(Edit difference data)

.....

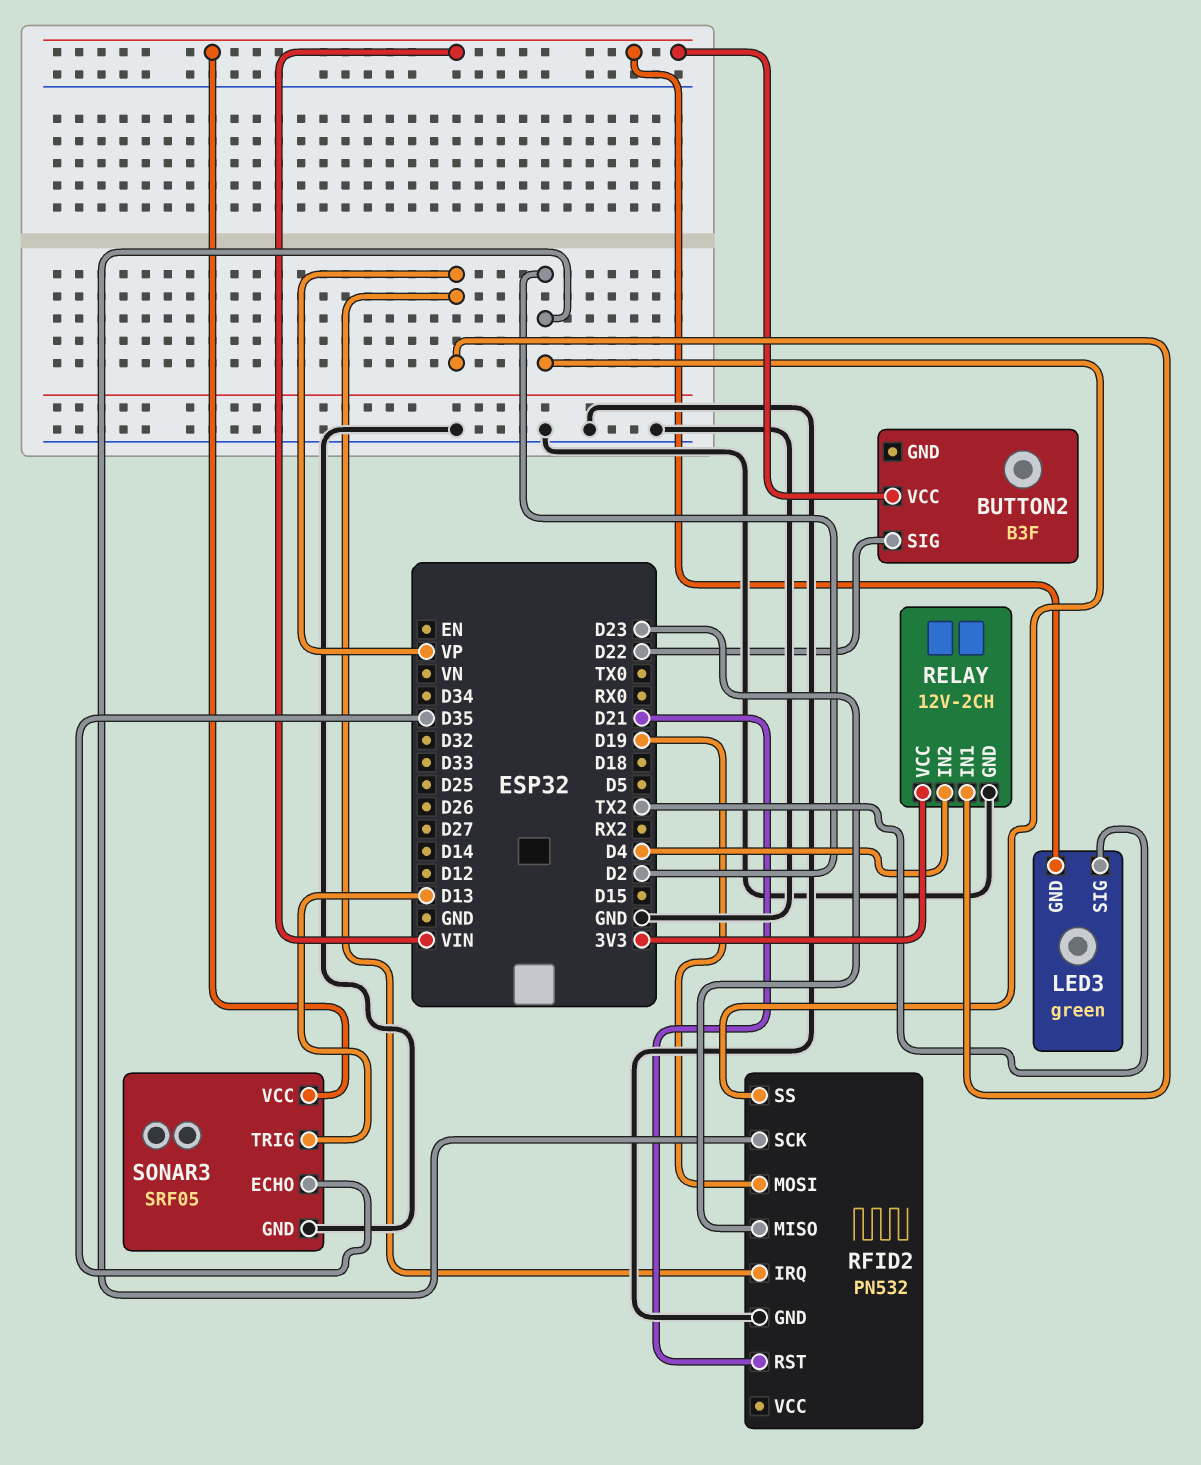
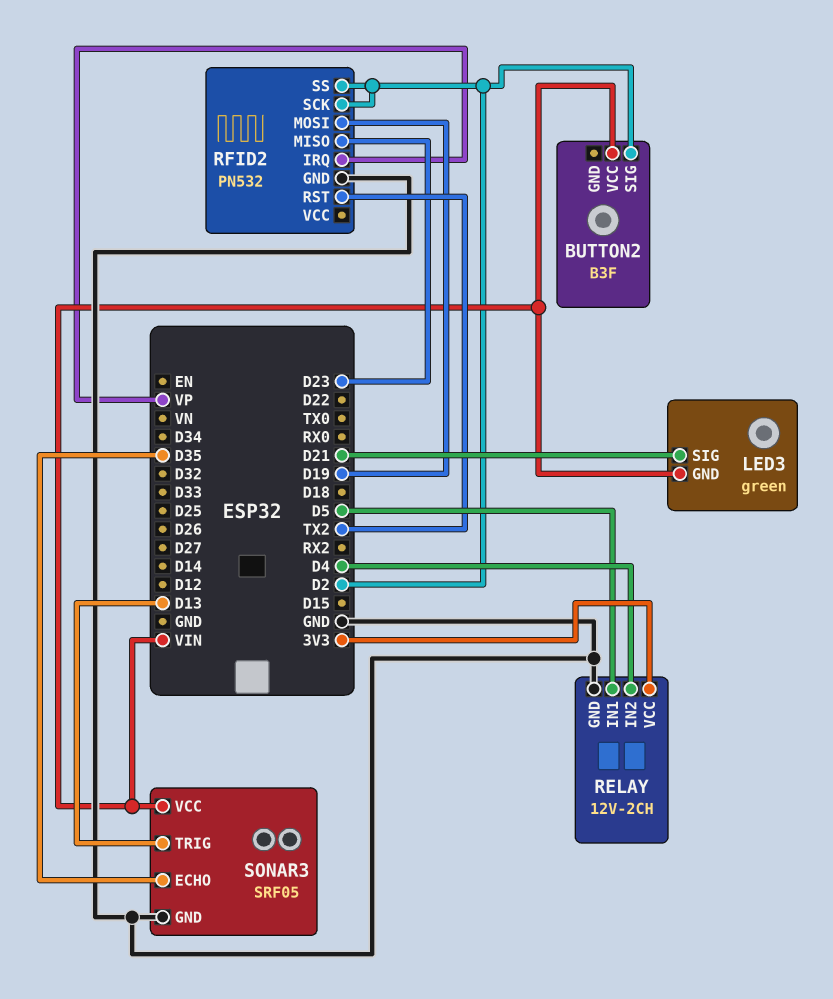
BUTTON2 pin SIG: D22 -> D2
LED3 pin SIG: TX2 -> D21
RELAY pin IN1: VP -> D5
RFID2 pin RST: D21 -> TX2

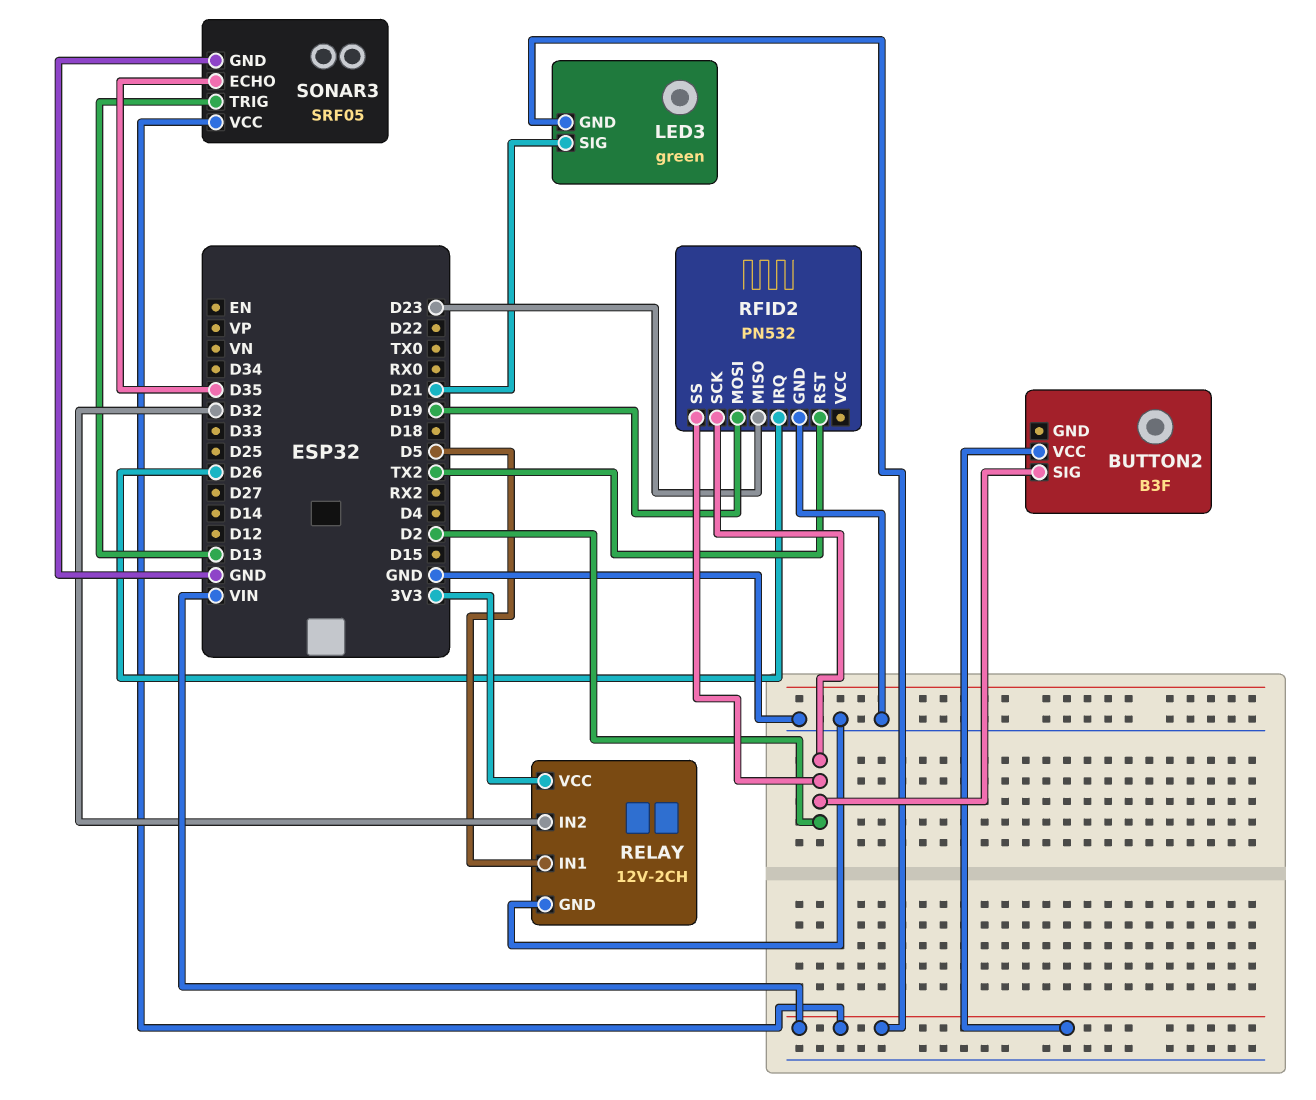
RELAY pin IN2: D4 -> D32
RFID2 pin IRQ: VP -> D26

.....

## [Aim of the task]
Pictures should be skipped, and the records retyped word for word.

## [Written response]
BUTTON2 pin SIG: D22 -> D2
LED3 pin SIG: TX2 -> D21
RELAY pin IN1: VP -> D5
RFID2 pin RST: D21 -> TX2

RELAY pin IN2: D4 -> D32
RFID2 pin IRQ: VP -> D26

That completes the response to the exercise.